> _DATASET RECORDS_:
------------------------------------------------

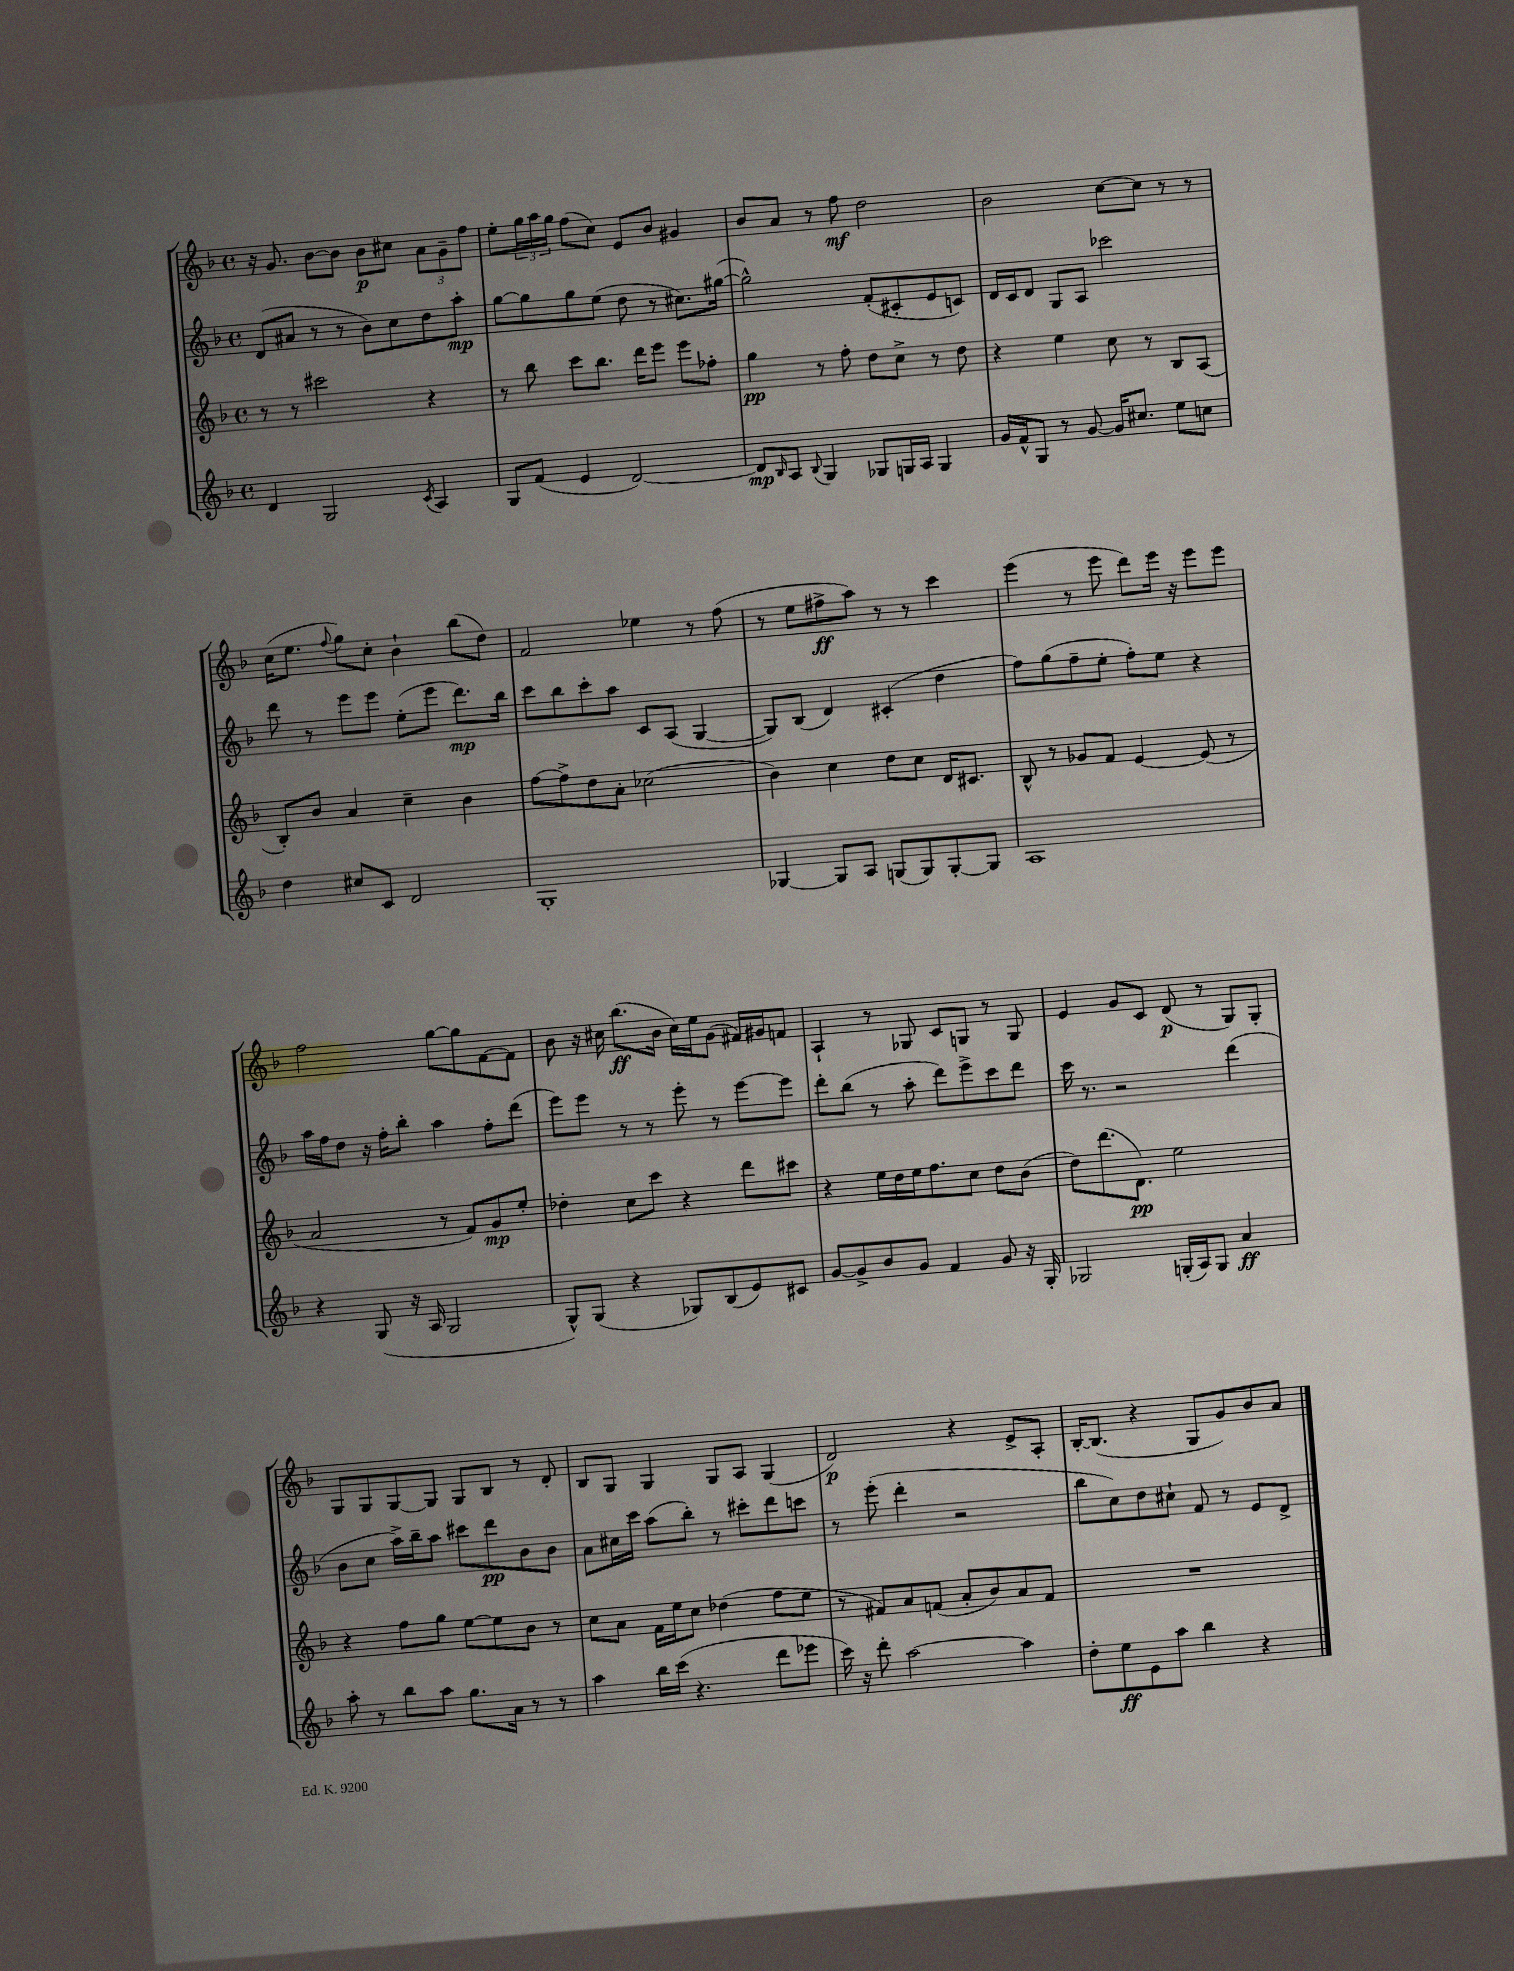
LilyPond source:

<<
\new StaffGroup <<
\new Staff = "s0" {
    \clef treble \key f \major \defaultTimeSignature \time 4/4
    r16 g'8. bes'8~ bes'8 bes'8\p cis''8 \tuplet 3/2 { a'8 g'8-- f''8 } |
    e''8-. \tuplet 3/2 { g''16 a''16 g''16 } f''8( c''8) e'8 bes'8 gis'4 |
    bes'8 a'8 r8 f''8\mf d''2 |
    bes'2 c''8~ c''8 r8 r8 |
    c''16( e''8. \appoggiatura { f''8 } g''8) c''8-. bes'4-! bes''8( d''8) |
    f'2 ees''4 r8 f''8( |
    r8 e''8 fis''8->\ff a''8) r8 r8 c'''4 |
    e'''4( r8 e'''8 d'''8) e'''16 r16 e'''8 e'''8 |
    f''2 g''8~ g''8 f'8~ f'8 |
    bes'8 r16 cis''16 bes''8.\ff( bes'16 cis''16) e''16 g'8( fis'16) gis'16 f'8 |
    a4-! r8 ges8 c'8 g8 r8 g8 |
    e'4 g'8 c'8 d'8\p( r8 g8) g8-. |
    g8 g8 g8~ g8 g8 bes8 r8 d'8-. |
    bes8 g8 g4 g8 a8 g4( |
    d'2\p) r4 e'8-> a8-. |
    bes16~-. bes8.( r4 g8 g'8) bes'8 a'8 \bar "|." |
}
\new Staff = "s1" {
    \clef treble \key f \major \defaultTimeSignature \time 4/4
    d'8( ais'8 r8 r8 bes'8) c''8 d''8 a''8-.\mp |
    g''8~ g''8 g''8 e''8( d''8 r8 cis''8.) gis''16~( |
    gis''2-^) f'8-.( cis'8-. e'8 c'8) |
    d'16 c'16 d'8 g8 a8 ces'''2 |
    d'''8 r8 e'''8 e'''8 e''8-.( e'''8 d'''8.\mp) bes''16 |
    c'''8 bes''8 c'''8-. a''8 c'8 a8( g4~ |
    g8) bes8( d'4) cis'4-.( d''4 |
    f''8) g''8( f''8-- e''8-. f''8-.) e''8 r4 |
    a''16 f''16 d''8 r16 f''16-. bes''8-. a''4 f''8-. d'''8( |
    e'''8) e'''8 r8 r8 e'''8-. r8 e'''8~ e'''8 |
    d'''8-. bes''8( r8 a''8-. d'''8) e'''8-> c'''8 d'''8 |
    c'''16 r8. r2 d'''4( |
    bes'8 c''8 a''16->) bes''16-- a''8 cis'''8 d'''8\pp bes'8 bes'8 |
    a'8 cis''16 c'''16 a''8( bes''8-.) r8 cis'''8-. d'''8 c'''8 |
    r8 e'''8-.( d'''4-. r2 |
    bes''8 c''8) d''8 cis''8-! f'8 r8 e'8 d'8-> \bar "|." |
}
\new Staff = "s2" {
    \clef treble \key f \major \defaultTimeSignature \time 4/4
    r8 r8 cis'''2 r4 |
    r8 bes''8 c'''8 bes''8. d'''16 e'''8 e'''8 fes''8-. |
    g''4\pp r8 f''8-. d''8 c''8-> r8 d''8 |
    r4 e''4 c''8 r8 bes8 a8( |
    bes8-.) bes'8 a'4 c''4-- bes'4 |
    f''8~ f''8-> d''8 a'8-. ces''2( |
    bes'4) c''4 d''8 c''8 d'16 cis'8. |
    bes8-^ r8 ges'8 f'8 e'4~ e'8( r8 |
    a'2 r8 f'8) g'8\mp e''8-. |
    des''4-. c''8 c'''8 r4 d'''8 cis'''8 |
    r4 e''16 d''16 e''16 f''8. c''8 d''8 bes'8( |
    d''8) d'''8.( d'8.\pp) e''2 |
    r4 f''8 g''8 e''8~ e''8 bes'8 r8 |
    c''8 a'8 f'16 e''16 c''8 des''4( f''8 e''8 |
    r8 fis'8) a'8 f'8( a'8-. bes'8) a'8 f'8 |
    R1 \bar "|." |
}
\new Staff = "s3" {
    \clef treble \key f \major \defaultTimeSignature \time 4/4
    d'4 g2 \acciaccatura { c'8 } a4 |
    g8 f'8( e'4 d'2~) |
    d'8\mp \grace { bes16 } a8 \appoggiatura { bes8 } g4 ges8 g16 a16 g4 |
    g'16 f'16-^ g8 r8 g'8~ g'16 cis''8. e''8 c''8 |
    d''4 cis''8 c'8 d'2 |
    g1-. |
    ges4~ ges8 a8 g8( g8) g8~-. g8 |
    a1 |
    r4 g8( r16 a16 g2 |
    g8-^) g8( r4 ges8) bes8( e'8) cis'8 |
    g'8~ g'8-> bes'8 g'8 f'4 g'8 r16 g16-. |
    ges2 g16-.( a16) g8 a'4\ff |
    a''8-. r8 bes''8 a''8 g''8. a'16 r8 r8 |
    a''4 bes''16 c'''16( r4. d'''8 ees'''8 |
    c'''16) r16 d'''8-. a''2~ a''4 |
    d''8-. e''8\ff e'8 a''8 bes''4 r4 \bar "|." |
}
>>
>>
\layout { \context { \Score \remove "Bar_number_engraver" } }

------------------------------------------------

> _PROBLEM_: Report each line in the records above that contains the string "tuplet", treating uppercase and lowercase letters as different.

> _EXERCISE ANSWER_:
    r16 g'8. bes'8~ bes'8 bes'8\p cis''8 \tuplet 3/2 { a'8 g'8-- f''8 } |
    e''8-. \tuplet 3/2 { g''16 a''16 g''16 } f''8( c''8) e'8 bes'8 gis'4 |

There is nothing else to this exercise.